%%

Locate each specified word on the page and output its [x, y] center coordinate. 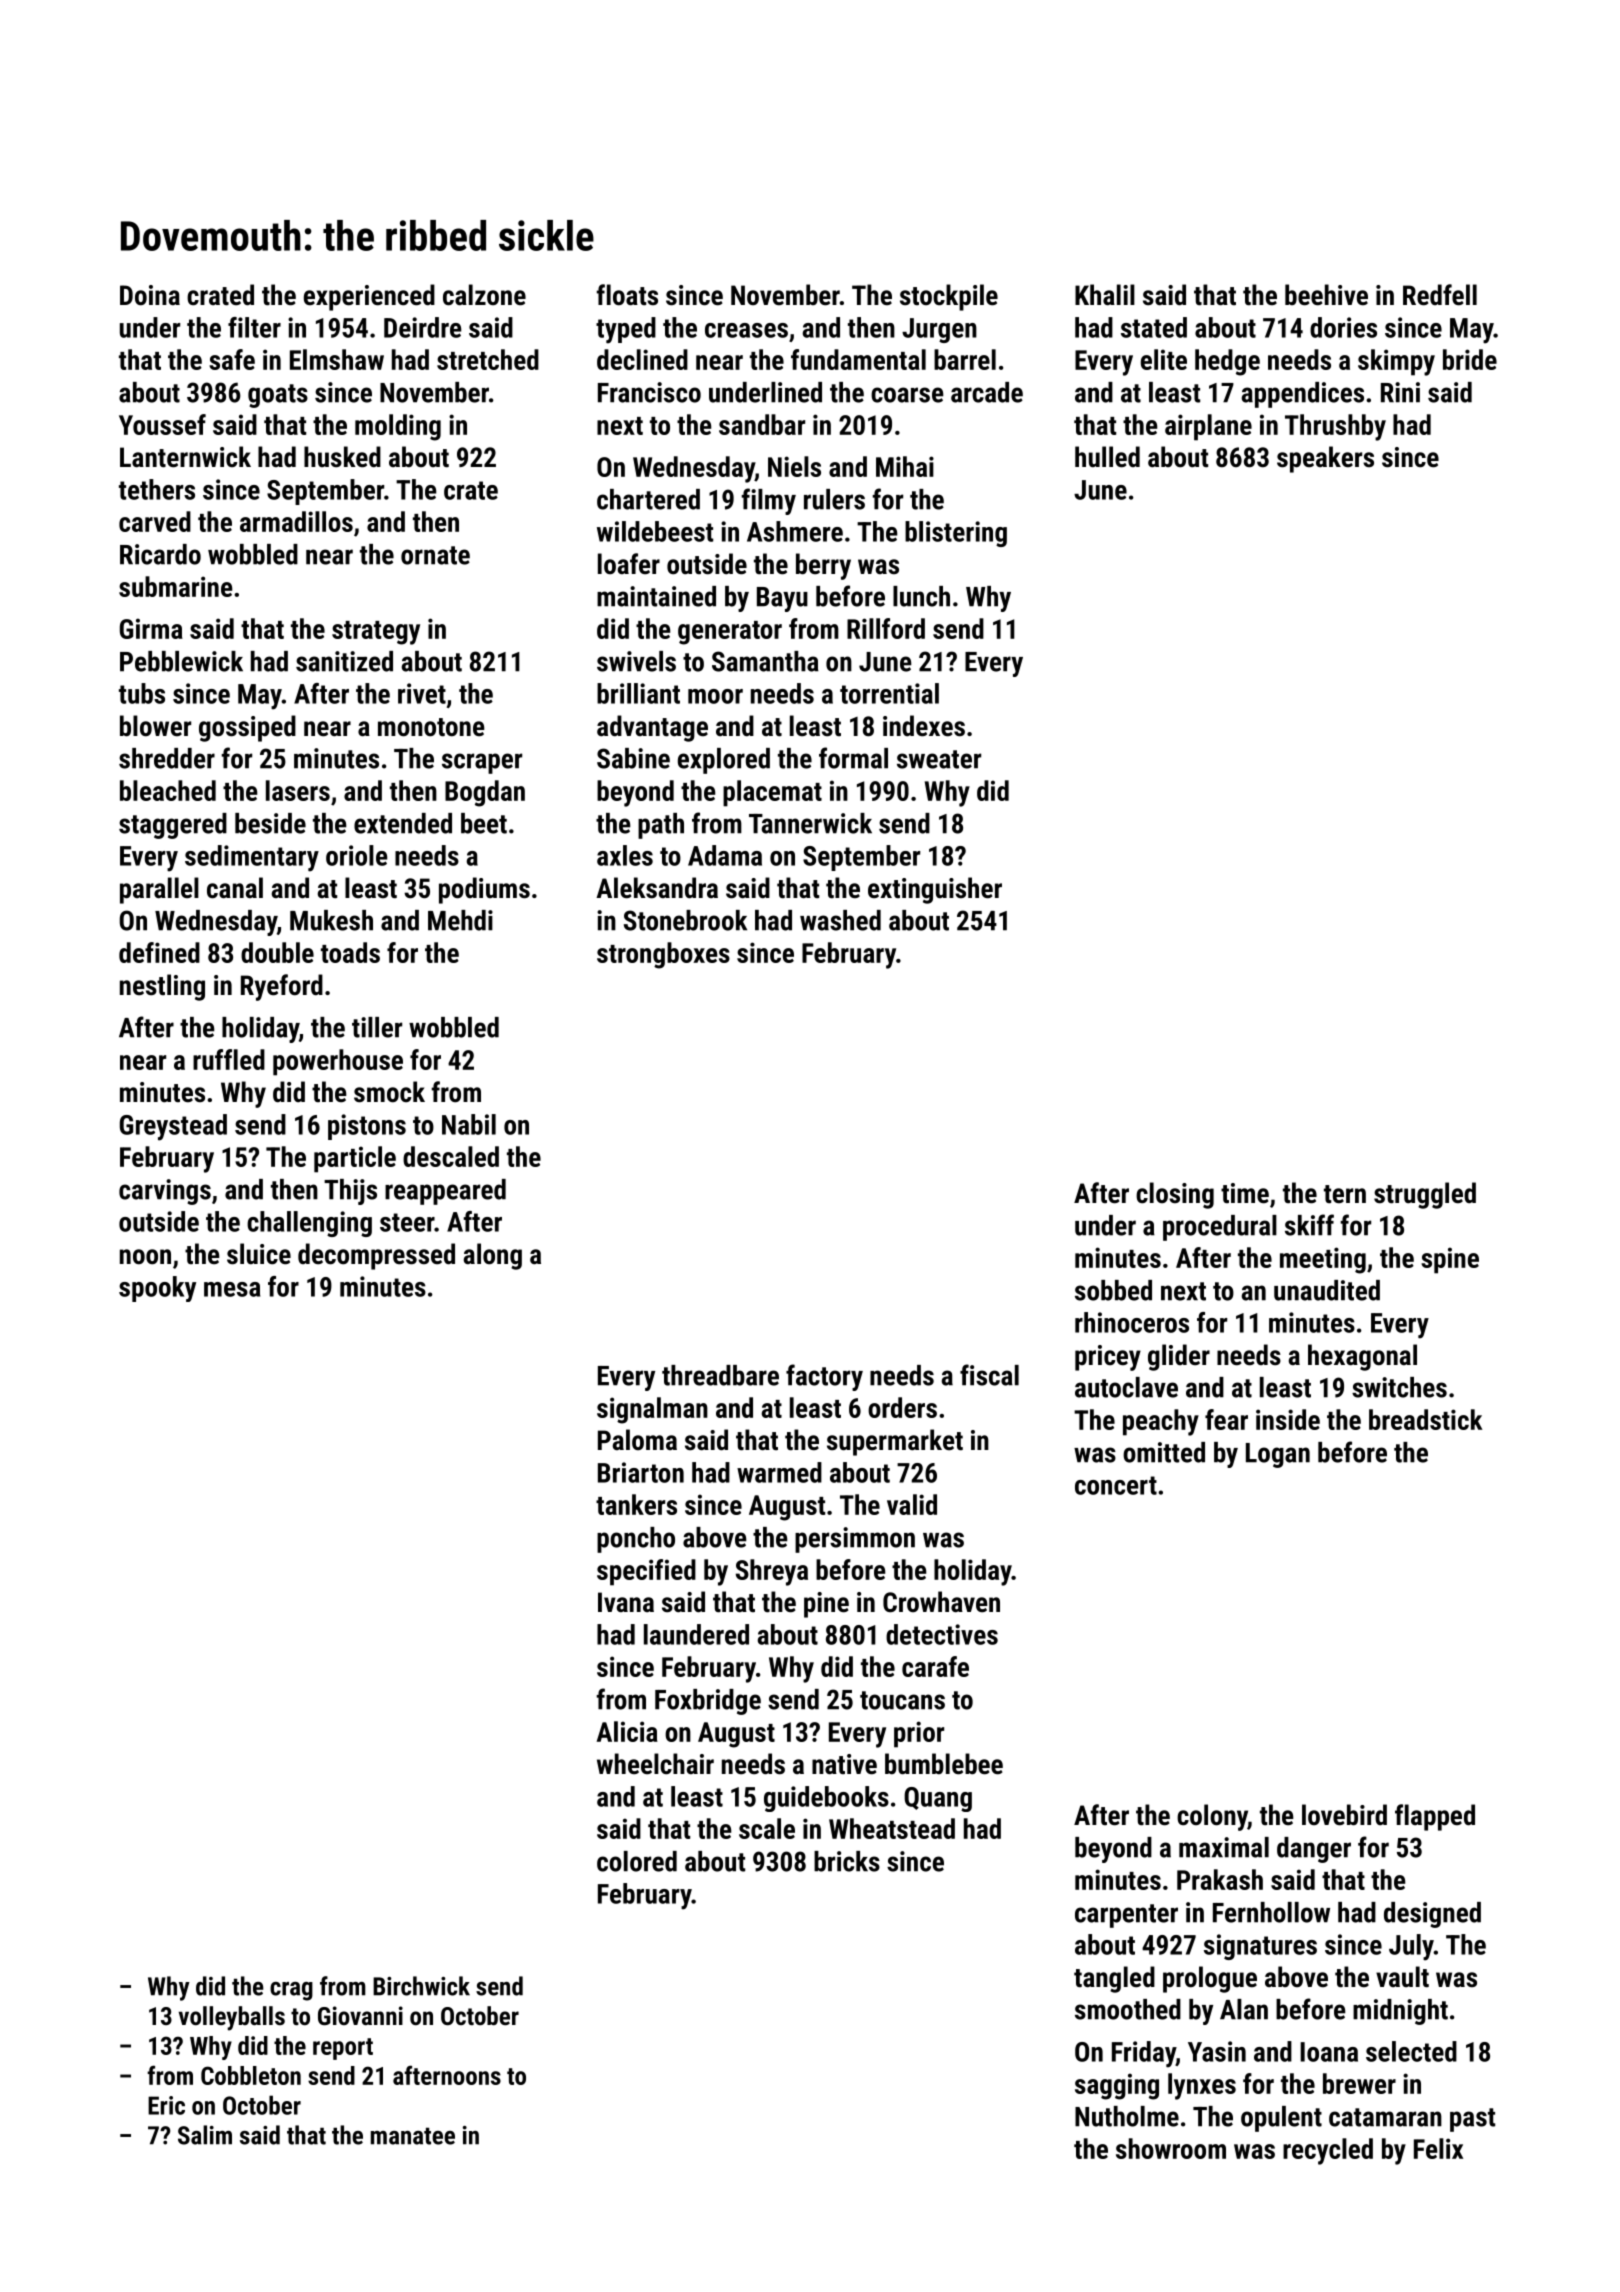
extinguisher [935, 890]
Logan [1278, 1455]
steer [407, 1222]
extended [403, 823]
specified [646, 1572]
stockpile [949, 297]
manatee [413, 2136]
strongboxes [663, 955]
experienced [369, 297]
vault [1402, 1977]
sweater [939, 759]
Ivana [626, 1602]
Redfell [1440, 295]
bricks [847, 1861]
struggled [1425, 1195]
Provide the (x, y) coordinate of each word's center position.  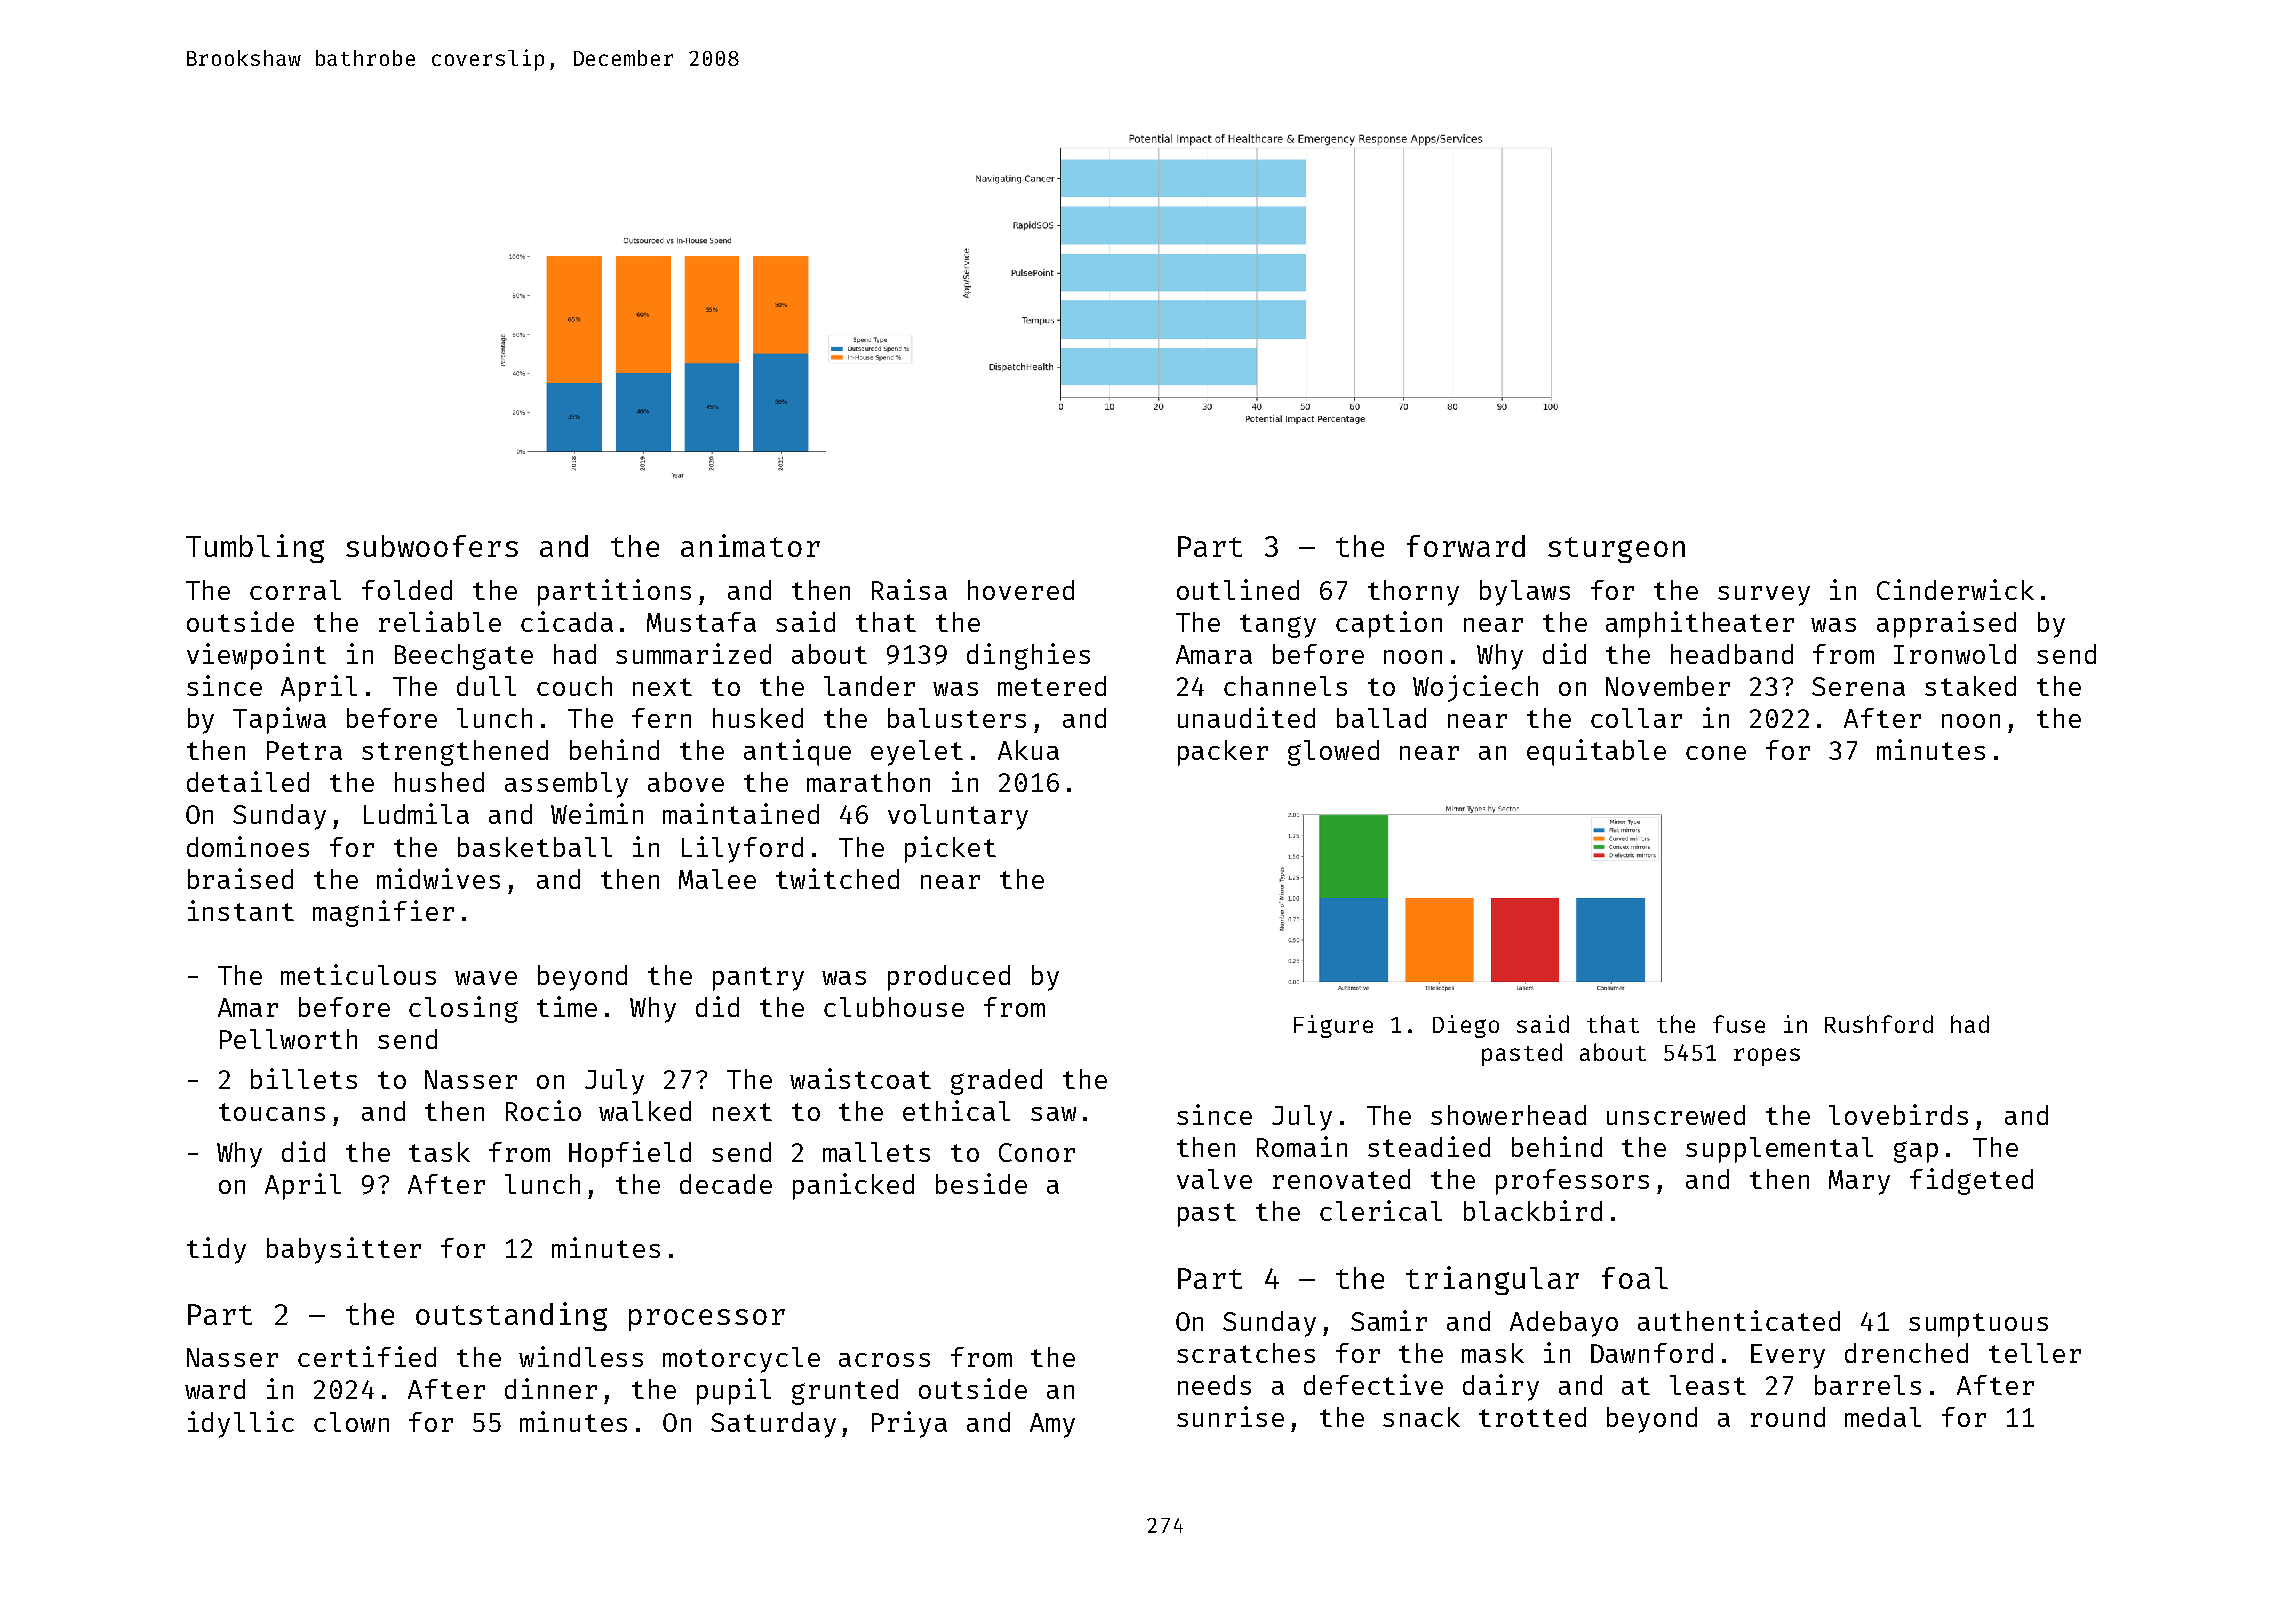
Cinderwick (1955, 589)
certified (367, 1356)
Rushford (1879, 1024)
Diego (1466, 1026)
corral (295, 590)
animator (750, 545)
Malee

%%

(What to do): Please extract every line of the records above verbatim, leaving the pictures out of your answer.

(Exercise result):
Locate each specified word on the page and output its [x, y] center coordinate. 
extinguisher [935, 890]
Logan [1278, 1455]
steer [407, 1222]
extended [403, 823]
specified [646, 1572]
stockpile [949, 297]
manatee [413, 2136]
strongboxes [663, 955]
experienced [369, 297]
vault [1402, 1977]
sweater [939, 759]
Ivana [626, 1602]
Redfell [1440, 295]
bricks [847, 1861]
struggled [1425, 1195]
Provide the (x, y) coordinate of each word's center position.  
Cinderwick (1955, 589)
certified (367, 1356)
Rushford (1879, 1024)
Diego (1466, 1026)
corral (295, 590)
animator (750, 545)
Malee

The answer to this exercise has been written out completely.